§ **YOUR INSTRUCTIONS**:
Copy, exactly and without additions, every line in the records below from the one holding "U126: XOR 74LS86" through the one holding "U136: OR CD4071", both ends included.

§ **RECORD EXTRACTS**:

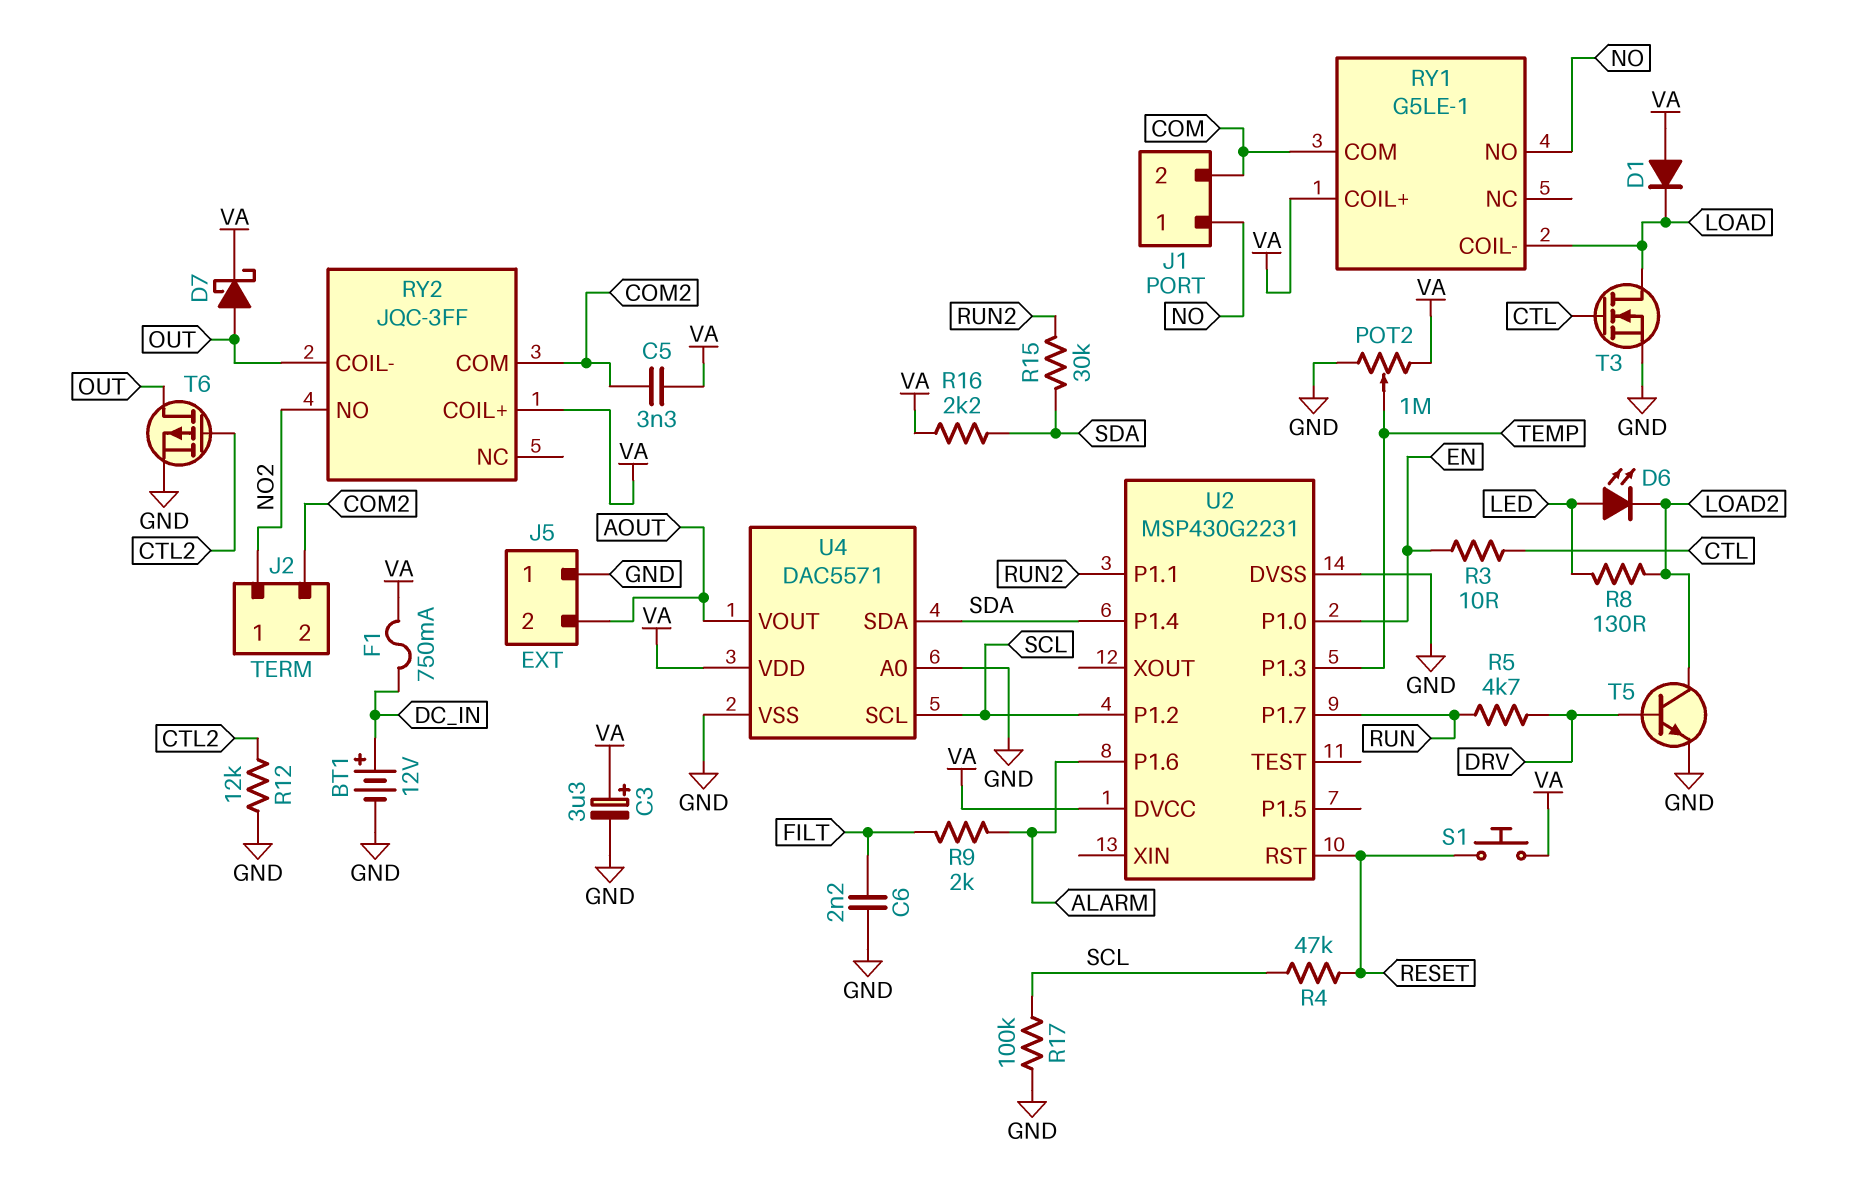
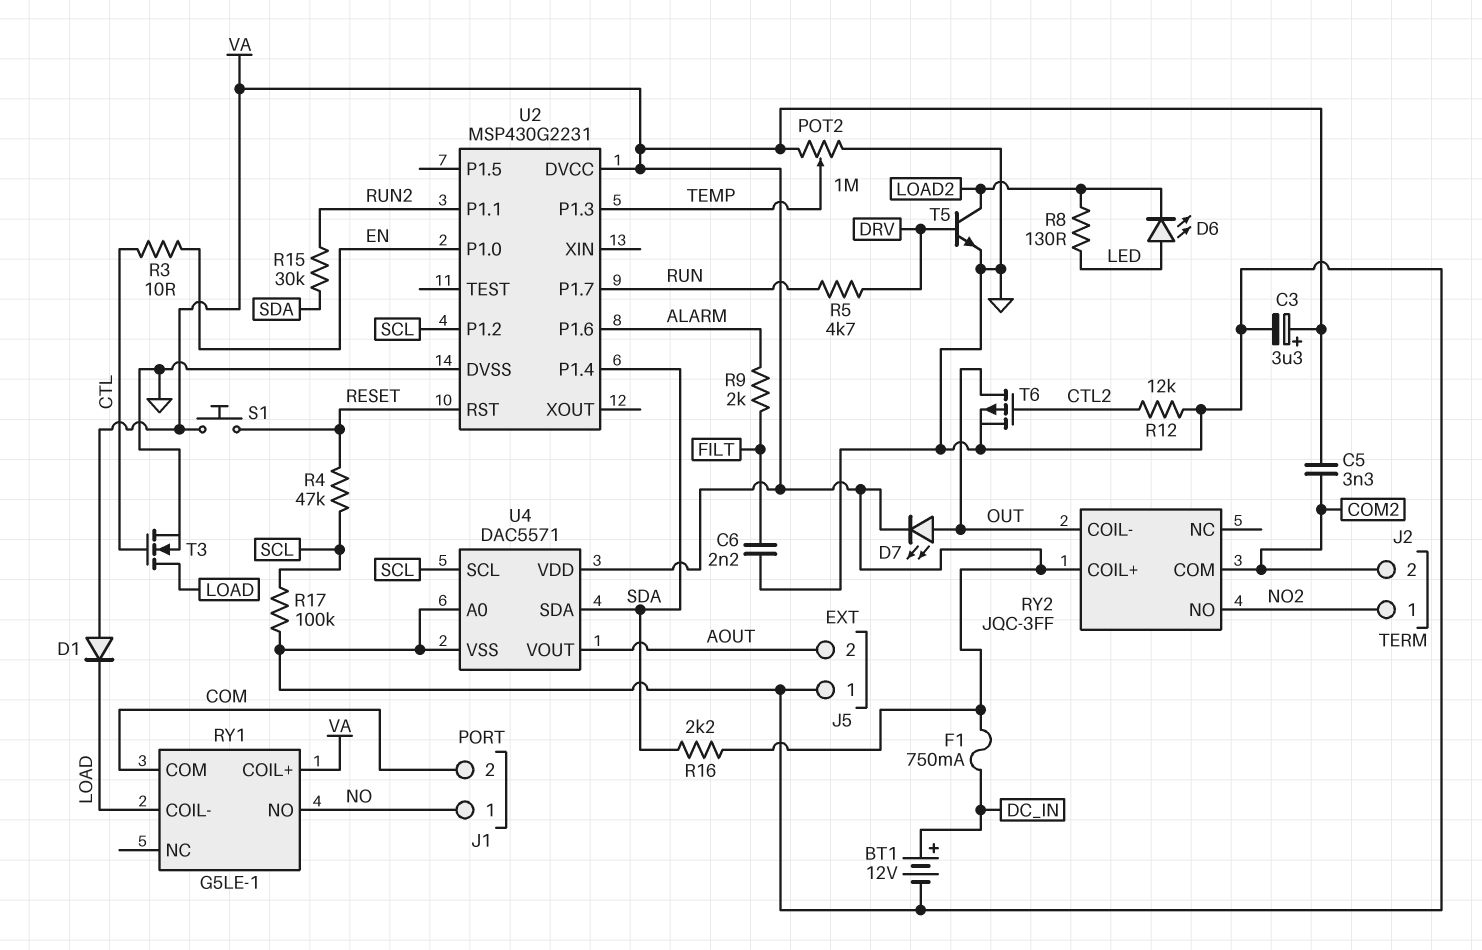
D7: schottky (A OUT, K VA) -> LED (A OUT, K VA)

==

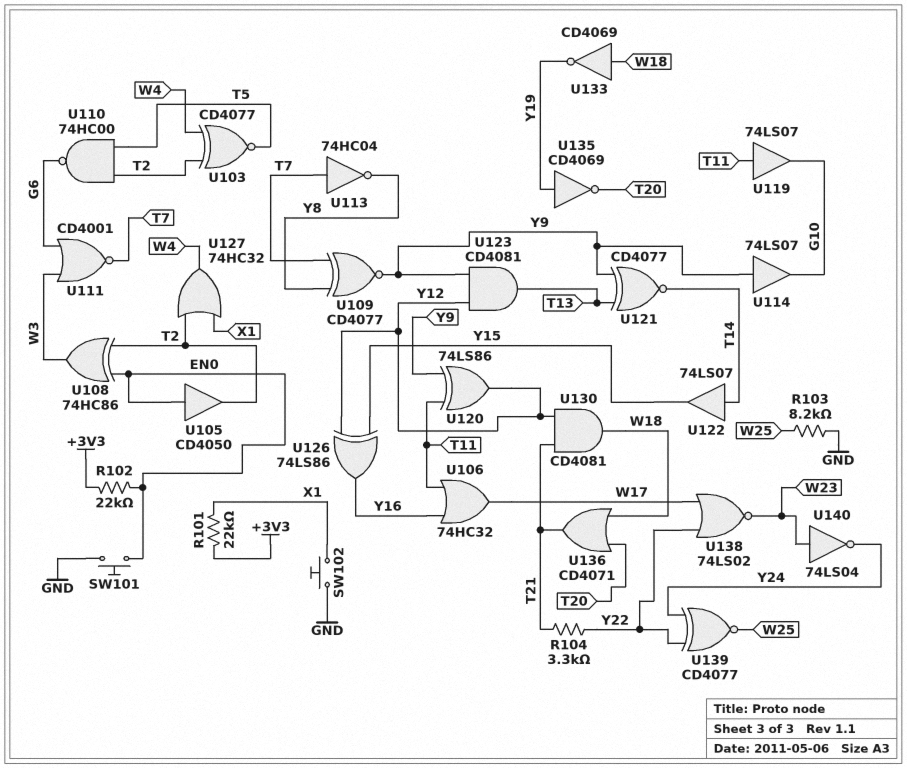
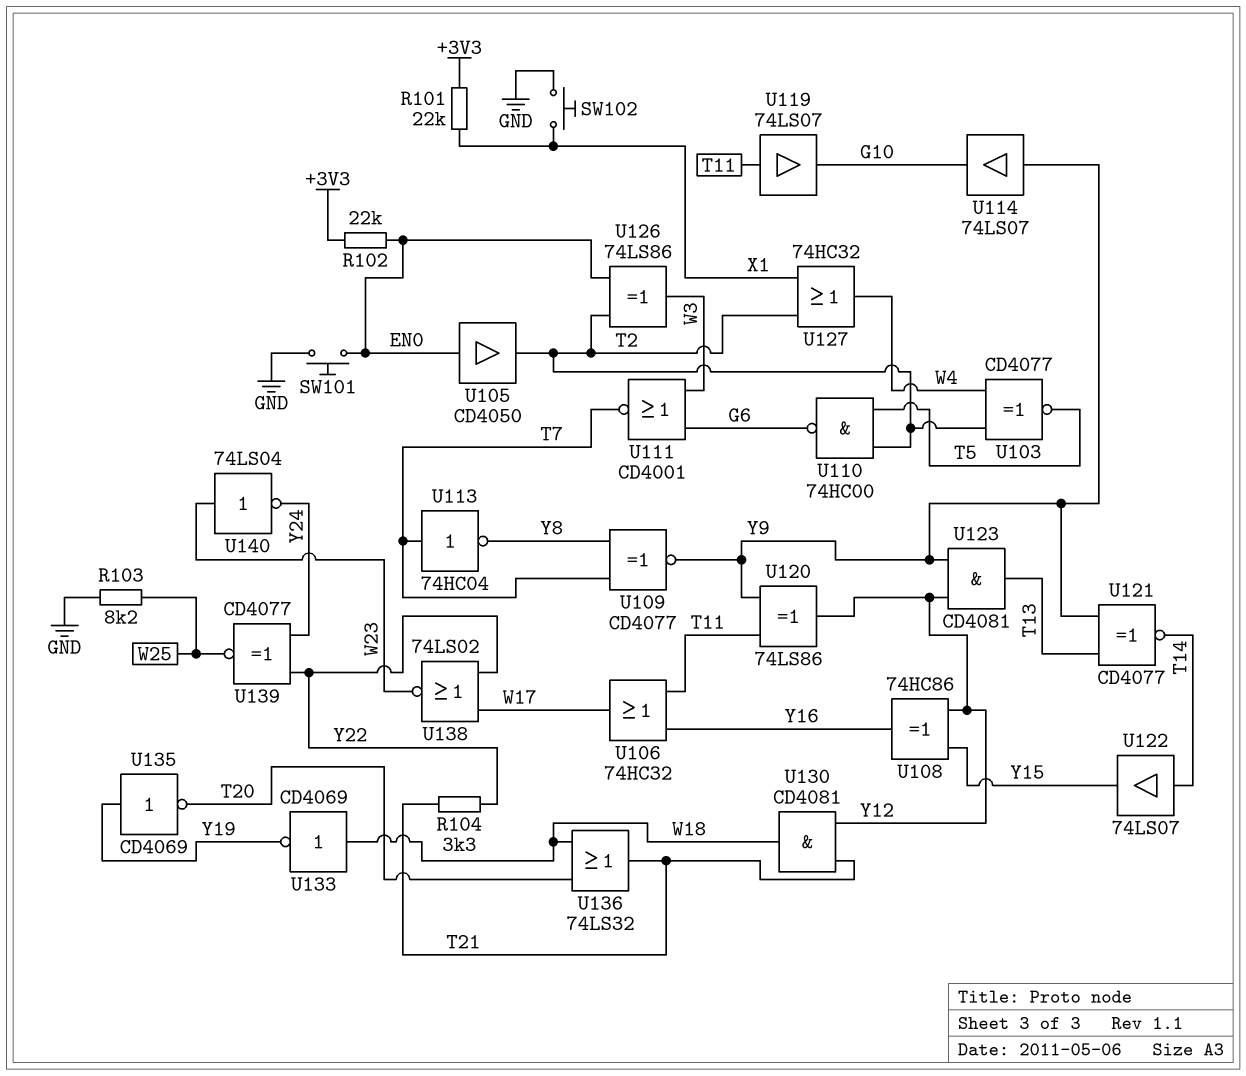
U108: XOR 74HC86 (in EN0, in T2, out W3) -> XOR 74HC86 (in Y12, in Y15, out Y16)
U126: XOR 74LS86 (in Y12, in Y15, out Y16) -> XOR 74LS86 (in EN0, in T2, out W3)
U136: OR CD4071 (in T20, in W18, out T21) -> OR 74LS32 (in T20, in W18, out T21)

---

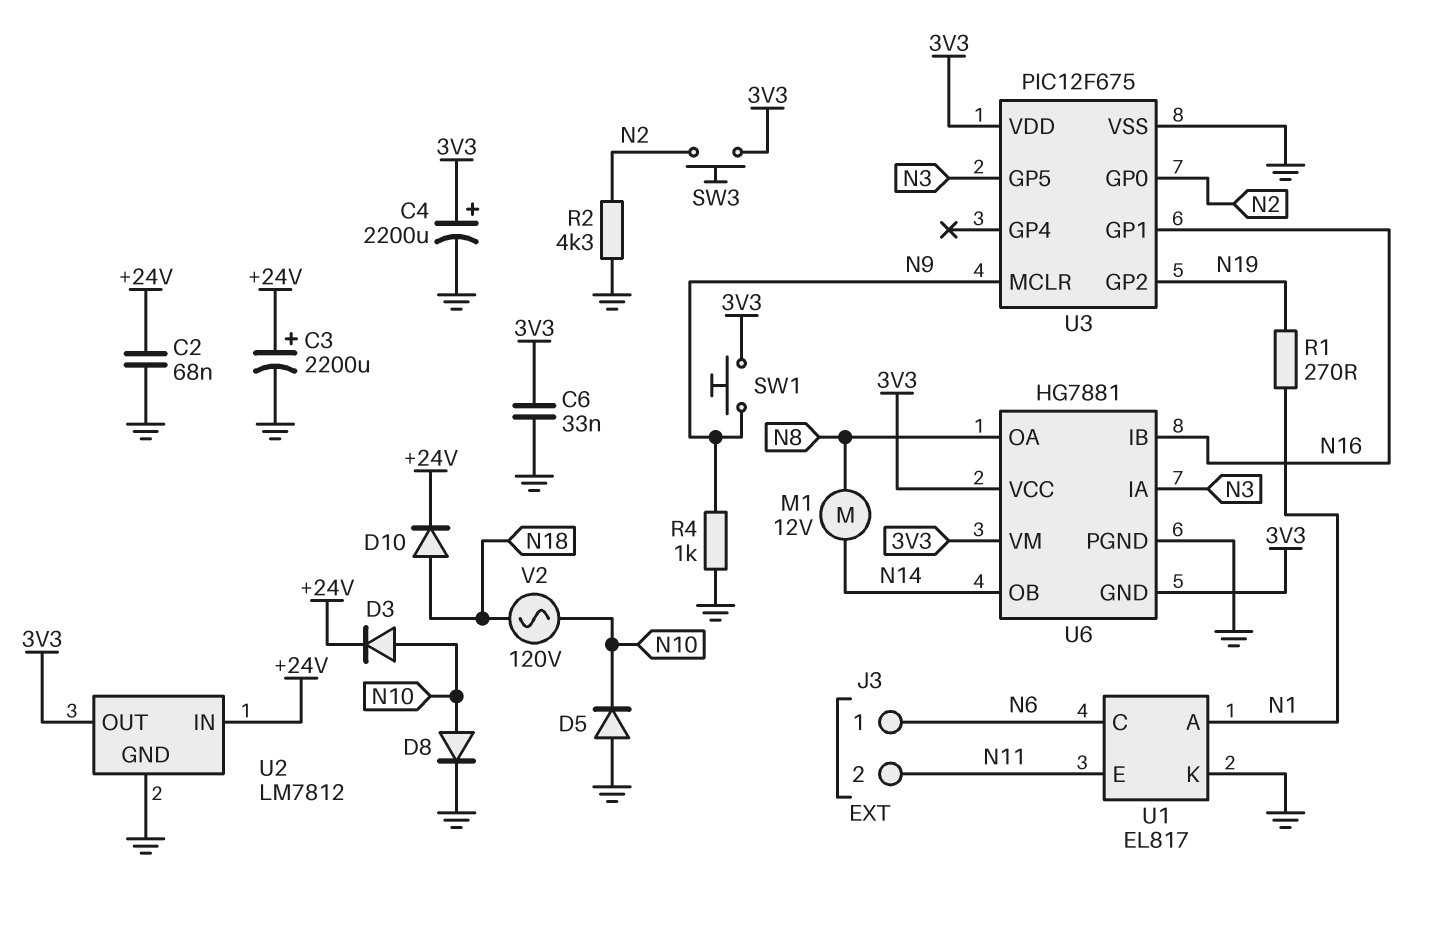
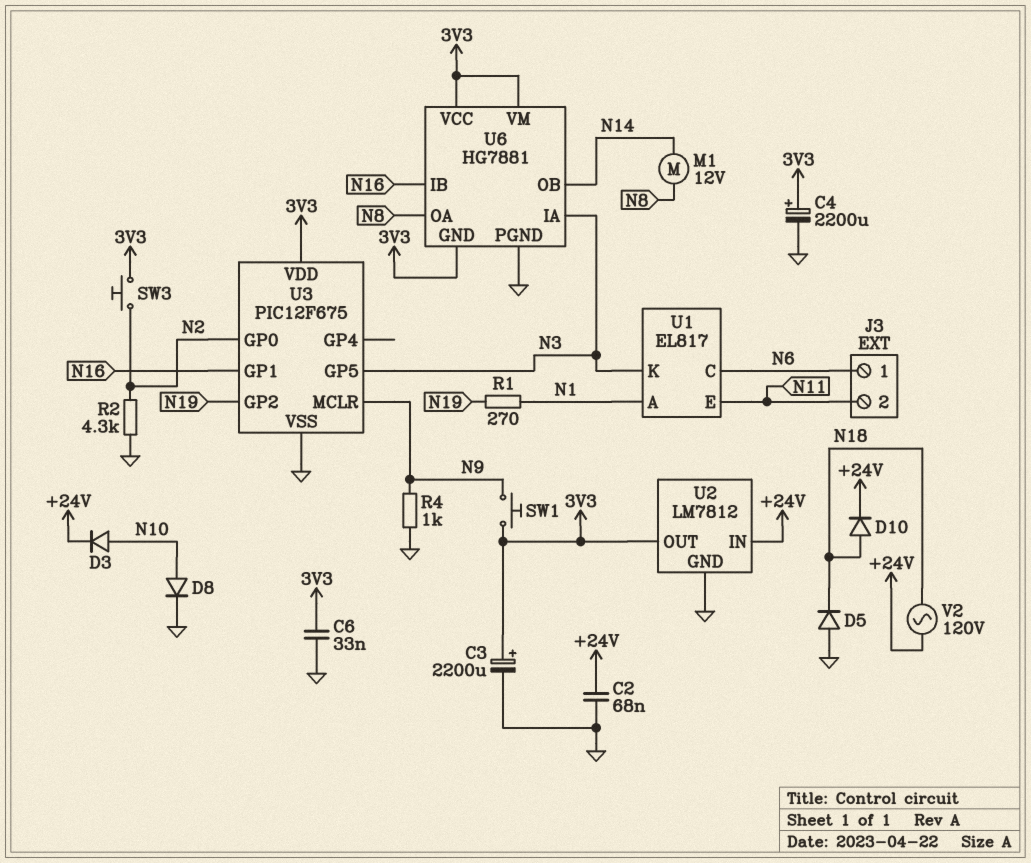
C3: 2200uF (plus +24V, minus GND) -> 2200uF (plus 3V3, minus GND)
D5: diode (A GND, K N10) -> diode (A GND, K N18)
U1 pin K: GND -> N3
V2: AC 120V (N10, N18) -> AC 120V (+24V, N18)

§ **EXERCISE OUTPUT**:
U126: XOR 74LS86 (in Y12, in Y15, out Y16) -> XOR 74LS86 (in EN0, in T2, out W3)
U136: OR CD4071 (in T20, in W18, out T21) -> OR 74LS32 (in T20, in W18, out T21)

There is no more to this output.